Exercise materials:
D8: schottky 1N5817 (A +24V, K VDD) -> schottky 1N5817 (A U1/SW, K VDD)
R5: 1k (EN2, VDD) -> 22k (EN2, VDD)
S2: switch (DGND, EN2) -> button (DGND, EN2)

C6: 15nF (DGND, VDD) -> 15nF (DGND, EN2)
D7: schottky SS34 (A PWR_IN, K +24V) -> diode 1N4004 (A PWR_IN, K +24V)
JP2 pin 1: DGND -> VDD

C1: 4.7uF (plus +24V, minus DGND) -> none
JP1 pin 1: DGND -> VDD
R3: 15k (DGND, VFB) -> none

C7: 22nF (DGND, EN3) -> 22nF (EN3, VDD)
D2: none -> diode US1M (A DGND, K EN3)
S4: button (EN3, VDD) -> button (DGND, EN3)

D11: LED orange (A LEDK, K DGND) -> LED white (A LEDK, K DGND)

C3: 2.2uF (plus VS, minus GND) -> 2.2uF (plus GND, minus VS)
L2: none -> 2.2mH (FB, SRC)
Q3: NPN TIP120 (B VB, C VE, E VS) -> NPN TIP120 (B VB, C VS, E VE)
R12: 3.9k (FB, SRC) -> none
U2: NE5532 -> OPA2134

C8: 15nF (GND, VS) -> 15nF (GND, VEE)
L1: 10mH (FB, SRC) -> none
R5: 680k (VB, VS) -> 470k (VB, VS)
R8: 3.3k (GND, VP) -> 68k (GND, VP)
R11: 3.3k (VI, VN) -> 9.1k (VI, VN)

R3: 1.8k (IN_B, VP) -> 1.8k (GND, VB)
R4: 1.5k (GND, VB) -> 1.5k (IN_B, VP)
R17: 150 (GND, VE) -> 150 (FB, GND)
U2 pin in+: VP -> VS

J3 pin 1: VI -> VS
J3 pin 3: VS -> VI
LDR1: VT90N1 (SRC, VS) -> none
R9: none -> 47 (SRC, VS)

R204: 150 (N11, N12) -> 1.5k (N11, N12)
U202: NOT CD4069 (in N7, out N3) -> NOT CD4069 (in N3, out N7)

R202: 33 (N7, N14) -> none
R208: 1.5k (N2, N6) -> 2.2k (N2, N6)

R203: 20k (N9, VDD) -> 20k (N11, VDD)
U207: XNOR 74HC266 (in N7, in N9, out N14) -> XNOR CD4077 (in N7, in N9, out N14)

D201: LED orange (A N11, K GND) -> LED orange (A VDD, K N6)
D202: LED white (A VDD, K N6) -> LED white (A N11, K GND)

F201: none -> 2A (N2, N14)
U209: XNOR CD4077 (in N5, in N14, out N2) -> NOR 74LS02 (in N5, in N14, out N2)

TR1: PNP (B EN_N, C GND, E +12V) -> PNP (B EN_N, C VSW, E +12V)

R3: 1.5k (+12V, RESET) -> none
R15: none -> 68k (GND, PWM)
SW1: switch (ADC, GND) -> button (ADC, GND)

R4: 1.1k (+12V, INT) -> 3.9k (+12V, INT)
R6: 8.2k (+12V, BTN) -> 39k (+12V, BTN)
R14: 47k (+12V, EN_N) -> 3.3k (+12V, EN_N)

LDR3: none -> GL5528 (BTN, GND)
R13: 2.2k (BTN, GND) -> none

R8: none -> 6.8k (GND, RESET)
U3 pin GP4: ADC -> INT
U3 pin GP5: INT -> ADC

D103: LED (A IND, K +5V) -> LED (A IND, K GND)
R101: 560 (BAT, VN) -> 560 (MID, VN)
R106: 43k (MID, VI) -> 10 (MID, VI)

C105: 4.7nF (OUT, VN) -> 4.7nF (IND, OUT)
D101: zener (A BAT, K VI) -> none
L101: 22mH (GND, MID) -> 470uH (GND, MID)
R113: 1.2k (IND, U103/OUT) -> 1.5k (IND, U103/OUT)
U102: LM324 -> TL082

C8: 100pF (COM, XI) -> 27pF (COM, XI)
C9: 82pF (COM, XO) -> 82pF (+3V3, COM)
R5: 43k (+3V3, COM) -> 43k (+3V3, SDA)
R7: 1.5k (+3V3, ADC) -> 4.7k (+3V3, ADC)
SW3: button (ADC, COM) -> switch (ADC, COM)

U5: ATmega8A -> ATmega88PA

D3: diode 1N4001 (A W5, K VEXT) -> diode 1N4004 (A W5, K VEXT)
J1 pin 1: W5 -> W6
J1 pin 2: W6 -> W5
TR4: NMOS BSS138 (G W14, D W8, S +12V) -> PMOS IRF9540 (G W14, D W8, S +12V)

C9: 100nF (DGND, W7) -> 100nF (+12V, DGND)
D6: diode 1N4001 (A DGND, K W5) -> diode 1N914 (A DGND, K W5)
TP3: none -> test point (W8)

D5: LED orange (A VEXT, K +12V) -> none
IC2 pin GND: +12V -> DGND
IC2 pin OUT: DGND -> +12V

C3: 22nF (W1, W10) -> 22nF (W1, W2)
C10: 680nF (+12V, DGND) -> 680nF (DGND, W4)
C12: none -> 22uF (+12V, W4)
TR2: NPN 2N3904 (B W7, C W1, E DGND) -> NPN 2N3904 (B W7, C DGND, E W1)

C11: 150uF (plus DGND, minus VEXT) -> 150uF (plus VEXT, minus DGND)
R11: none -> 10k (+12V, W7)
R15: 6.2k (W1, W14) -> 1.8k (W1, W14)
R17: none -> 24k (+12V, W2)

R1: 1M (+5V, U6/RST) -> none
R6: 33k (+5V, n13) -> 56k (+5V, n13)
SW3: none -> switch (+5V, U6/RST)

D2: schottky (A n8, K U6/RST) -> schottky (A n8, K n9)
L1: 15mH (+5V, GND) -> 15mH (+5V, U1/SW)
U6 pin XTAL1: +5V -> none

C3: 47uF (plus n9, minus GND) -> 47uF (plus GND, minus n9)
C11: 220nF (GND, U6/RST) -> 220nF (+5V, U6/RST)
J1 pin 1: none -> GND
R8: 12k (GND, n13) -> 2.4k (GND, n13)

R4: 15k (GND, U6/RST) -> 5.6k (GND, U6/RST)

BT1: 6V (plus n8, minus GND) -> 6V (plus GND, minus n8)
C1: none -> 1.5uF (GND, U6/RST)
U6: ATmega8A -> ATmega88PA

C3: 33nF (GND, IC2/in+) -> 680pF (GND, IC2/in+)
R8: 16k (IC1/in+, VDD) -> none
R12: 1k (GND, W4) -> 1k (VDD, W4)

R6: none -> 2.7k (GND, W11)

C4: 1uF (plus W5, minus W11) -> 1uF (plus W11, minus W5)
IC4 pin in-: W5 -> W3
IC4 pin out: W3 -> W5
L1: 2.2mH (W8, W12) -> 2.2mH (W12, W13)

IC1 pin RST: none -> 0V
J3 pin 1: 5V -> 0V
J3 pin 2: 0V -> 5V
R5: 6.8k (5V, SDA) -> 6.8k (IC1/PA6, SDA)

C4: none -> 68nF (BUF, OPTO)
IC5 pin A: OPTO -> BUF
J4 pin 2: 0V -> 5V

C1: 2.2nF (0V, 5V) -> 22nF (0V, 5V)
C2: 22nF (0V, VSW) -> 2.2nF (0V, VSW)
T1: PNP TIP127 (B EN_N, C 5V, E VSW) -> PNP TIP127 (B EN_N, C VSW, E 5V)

What you are asked to do:
From the records above, extract exactly and only the lines that begin at the line with "S2: switch (DGND, EN2) -> button (DGND, EN2)" and stop after the line with "L1: 10mH (FB, SRC) -> none".

Your solution:
S2: switch (DGND, EN2) -> button (DGND, EN2)

C6: 15nF (DGND, VDD) -> 15nF (DGND, EN2)
D7: schottky SS34 (A PWR_IN, K +24V) -> diode 1N4004 (A PWR_IN, K +24V)
JP2 pin 1: DGND -> VDD

C1: 4.7uF (plus +24V, minus DGND) -> none
JP1 pin 1: DGND -> VDD
R3: 15k (DGND, VFB) -> none

C7: 22nF (DGND, EN3) -> 22nF (EN3, VDD)
D2: none -> diode US1M (A DGND, K EN3)
S4: button (EN3, VDD) -> button (DGND, EN3)

D11: LED orange (A LEDK, K DGND) -> LED white (A LEDK, K DGND)

C3: 2.2uF (plus VS, minus GND) -> 2.2uF (plus GND, minus VS)
L2: none -> 2.2mH (FB, SRC)
Q3: NPN TIP120 (B VB, C VE, E VS) -> NPN TIP120 (B VB, C VS, E VE)
R12: 3.9k (FB, SRC) -> none
U2: NE5532 -> OPA2134

C8: 15nF (GND, VS) -> 15nF (GND, VEE)
L1: 10mH (FB, SRC) -> none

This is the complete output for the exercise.